Data items
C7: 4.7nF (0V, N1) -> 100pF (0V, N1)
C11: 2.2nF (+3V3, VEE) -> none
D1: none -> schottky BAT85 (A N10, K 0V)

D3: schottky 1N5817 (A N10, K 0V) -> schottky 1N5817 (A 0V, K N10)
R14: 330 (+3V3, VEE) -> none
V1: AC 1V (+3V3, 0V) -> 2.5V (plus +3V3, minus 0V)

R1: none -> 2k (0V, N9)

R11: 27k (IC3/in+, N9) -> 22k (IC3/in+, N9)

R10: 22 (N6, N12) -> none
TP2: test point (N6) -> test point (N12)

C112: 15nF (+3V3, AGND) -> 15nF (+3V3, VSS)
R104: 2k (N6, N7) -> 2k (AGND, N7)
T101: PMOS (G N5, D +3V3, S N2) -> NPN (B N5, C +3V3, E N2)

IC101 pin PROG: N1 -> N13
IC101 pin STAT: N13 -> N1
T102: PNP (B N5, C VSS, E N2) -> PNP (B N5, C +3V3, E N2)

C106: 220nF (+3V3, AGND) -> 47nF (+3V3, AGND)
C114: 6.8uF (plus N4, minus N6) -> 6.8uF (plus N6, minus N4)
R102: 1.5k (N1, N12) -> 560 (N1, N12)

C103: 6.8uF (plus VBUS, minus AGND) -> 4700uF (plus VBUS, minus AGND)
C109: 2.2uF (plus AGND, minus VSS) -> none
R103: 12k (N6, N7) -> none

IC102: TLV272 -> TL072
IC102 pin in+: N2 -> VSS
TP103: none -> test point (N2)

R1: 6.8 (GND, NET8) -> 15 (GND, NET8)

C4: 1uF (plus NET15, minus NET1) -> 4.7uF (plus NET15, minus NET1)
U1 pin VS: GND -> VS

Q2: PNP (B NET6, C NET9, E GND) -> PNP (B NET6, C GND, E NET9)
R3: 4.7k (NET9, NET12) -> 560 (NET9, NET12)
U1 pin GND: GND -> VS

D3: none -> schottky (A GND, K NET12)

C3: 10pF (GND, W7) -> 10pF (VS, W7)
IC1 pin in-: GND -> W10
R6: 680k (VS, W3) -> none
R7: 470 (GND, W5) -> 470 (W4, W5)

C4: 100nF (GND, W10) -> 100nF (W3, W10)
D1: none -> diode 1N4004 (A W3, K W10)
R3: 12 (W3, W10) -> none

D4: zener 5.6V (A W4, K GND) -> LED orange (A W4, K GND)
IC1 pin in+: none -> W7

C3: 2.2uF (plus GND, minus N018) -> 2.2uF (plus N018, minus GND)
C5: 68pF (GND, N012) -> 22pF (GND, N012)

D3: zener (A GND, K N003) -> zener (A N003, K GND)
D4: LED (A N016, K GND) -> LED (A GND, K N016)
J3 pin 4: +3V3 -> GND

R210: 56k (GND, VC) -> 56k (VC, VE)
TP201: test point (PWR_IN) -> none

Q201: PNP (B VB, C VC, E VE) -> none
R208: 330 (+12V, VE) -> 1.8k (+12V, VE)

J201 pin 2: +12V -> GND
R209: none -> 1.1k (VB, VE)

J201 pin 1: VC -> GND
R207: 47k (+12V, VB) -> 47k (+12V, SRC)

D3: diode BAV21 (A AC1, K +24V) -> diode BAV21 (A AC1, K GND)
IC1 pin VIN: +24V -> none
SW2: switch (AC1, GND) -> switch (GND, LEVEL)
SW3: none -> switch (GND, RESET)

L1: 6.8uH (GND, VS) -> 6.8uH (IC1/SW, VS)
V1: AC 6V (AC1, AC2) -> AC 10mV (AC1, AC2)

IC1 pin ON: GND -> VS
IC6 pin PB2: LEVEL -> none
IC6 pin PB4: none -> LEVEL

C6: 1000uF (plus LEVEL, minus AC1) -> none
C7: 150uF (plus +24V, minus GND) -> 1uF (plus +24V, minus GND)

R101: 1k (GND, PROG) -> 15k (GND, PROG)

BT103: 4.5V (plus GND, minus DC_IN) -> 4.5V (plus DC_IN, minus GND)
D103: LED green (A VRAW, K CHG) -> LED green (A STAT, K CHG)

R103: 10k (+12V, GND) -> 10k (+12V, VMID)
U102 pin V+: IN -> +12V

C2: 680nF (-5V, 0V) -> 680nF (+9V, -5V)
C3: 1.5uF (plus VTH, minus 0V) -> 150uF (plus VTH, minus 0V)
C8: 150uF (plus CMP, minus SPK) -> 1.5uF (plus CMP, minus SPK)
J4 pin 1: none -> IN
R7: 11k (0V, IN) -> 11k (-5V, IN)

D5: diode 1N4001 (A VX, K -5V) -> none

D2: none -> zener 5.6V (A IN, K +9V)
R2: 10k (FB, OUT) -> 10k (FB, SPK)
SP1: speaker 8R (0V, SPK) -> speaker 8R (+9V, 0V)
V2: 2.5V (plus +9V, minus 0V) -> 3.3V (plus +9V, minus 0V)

* What the exercise asks *
Only the lines above that hold "LEVEL" are wanted. Show every one of them.

* Response *
SW2: switch (AC1, GND) -> switch (GND, LEVEL)
IC6 pin PB2: LEVEL -> none
IC6 pin PB4: none -> LEVEL
C6: 1000uF (plus LEVEL, minus AC1) -> none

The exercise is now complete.